> **Assignment**: Quote the records beneath, complete and exact. Leave out images.
━━━━━ Information shown
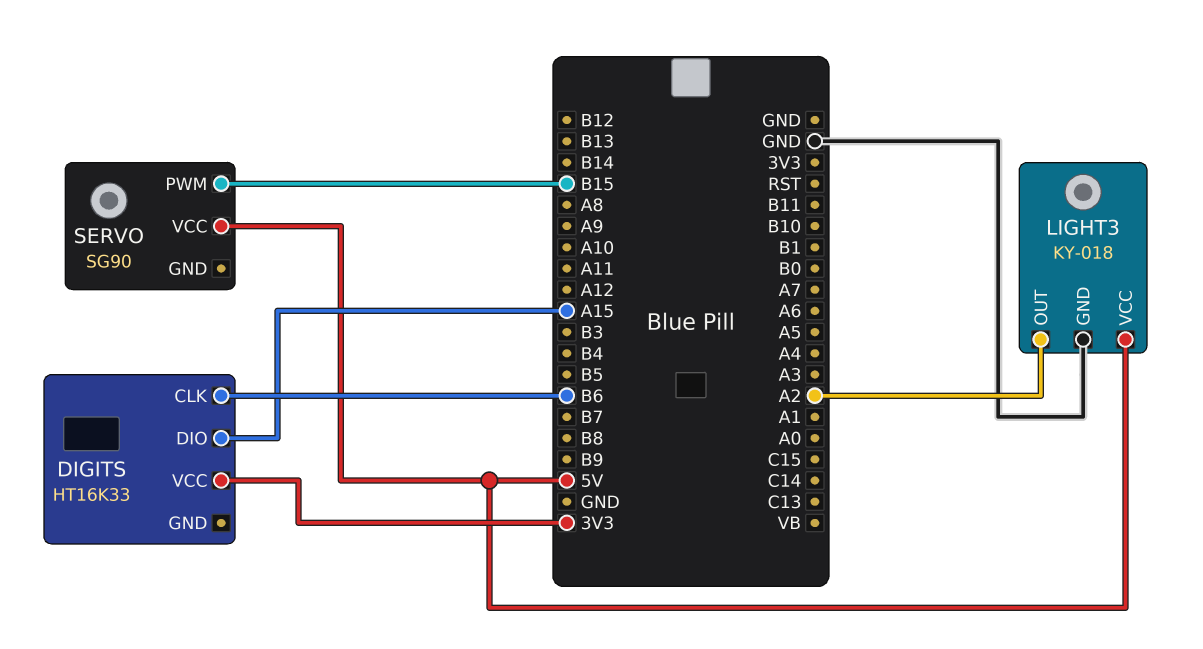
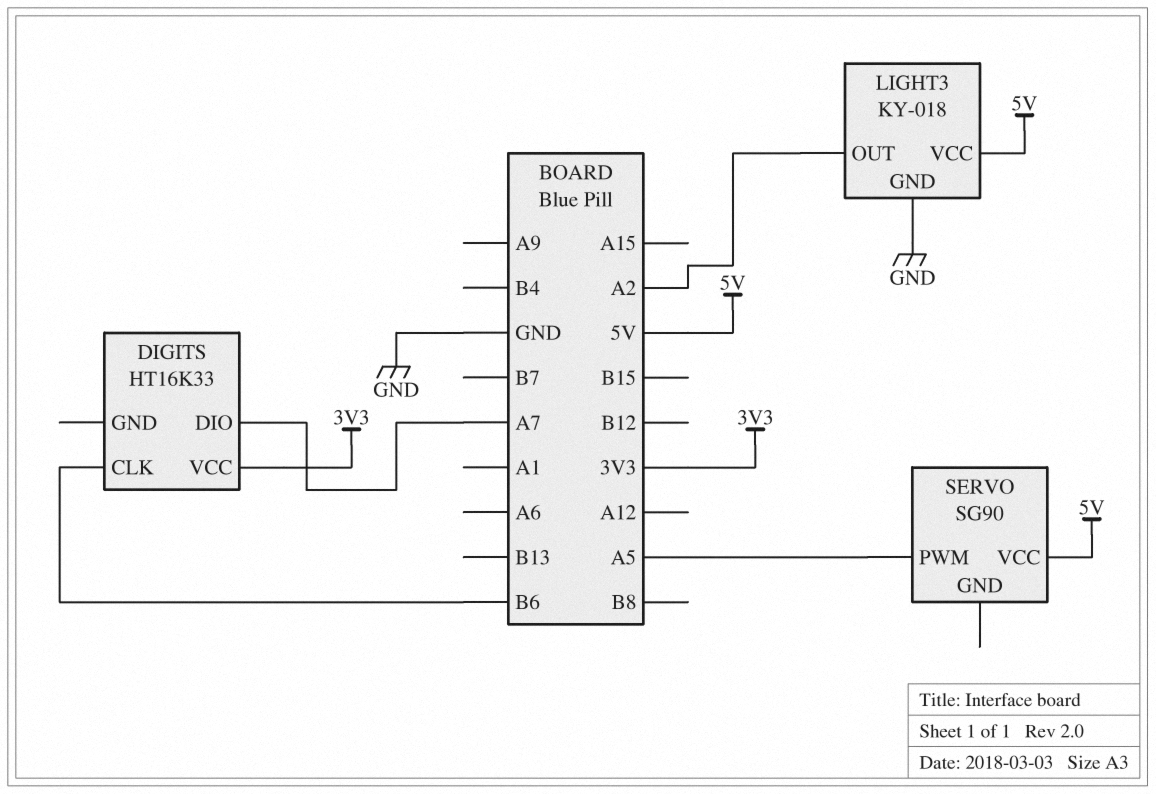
DIGITS pin DIO: A15 -> A7
SERVO pin PWM: B15 -> A5

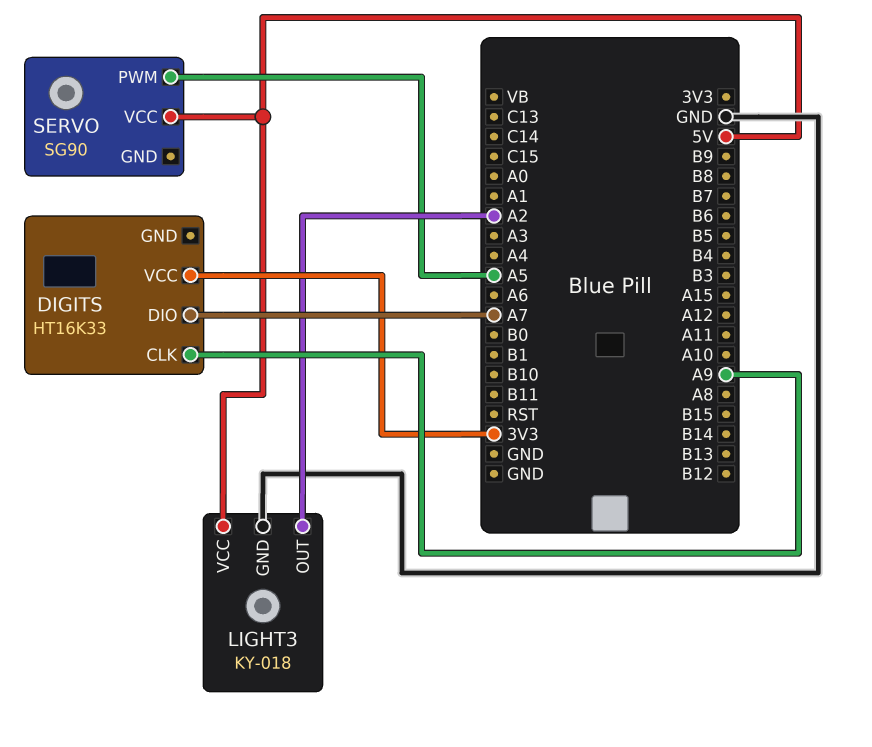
DIGITS pin CLK: B6 -> A9

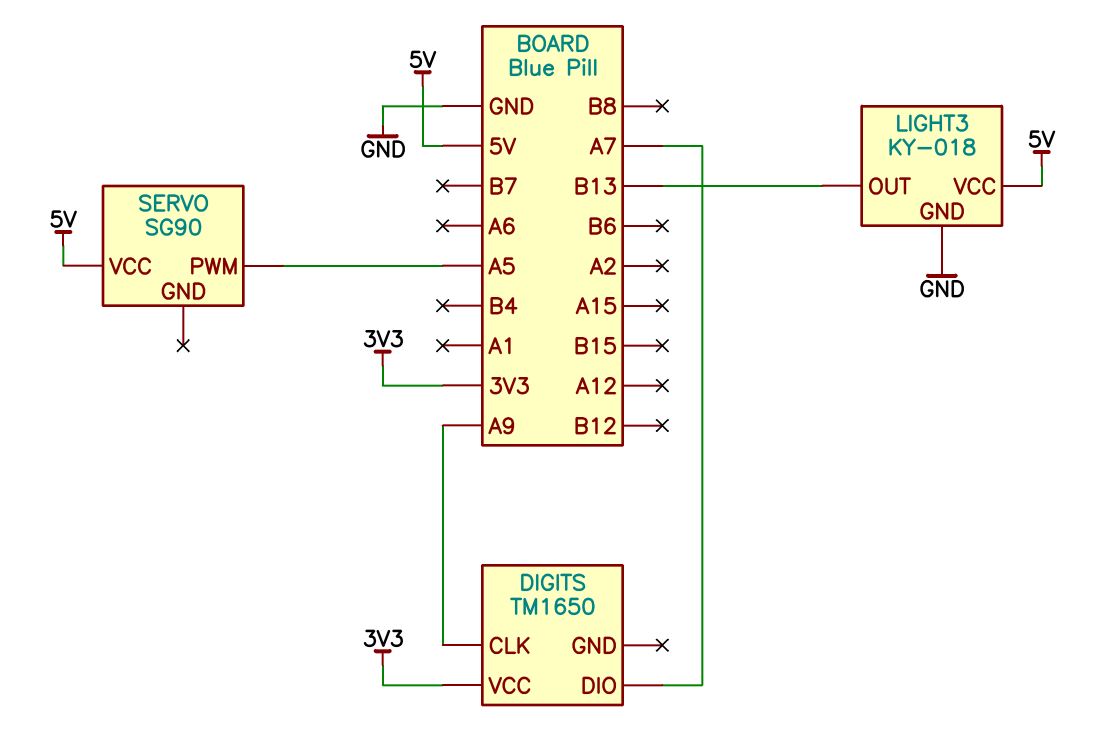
DIGITS: HT16K33 -> TM1650
LIGHT3 pin OUT: A2 -> B13

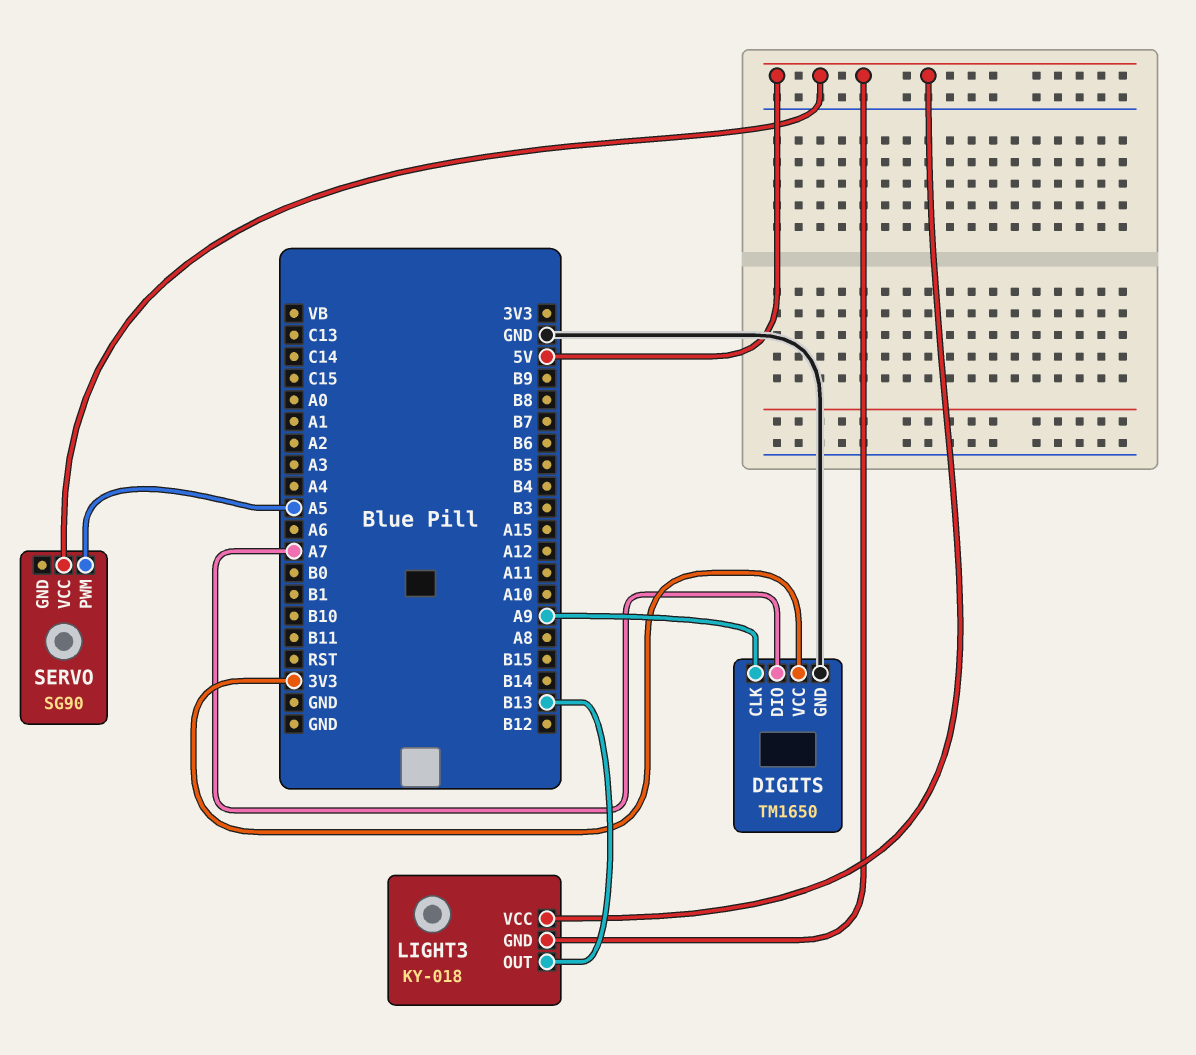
DIGITS pin GND: none -> GND
LIGHT3 pin GND: GND -> 5V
━━━━━━━━━━
> **Exercise solution**:
DIGITS pin DIO: A15 -> A7
SERVO pin PWM: B15 -> A5

DIGITS pin CLK: B6 -> A9

DIGITS: HT16K33 -> TM1650
LIGHT3 pin OUT: A2 -> B13

DIGITS pin GND: none -> GND
LIGHT3 pin GND: GND -> 5V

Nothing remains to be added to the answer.